▶ Dataset excerpt:
########################################

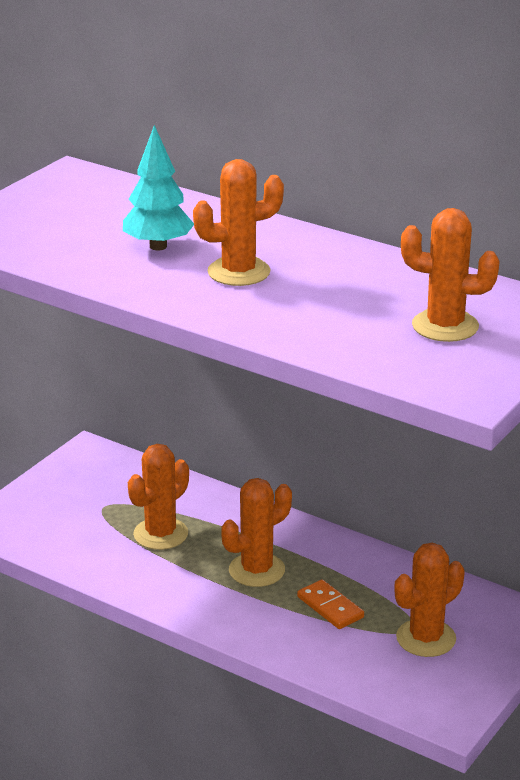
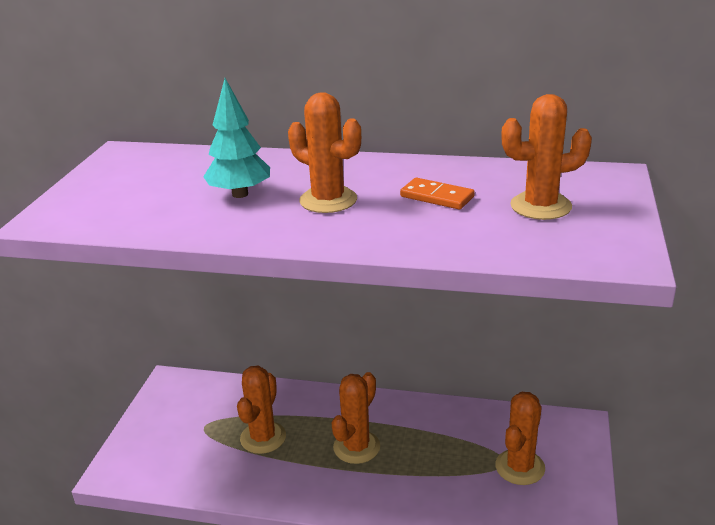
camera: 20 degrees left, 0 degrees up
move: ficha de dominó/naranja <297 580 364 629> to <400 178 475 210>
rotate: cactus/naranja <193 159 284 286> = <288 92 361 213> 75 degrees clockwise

########################################

▶ Exercise requirements:
Everything in the data must be printed verbatim except the pictures.

▶ Task response:
camera: 20 degrees left, 0 degrees up
move: ficha de dominó/naranja <297 580 364 629> to <400 178 475 210>
rotate: cactus/naranja <193 159 284 286> = <288 92 361 213> 75 degrees clockwise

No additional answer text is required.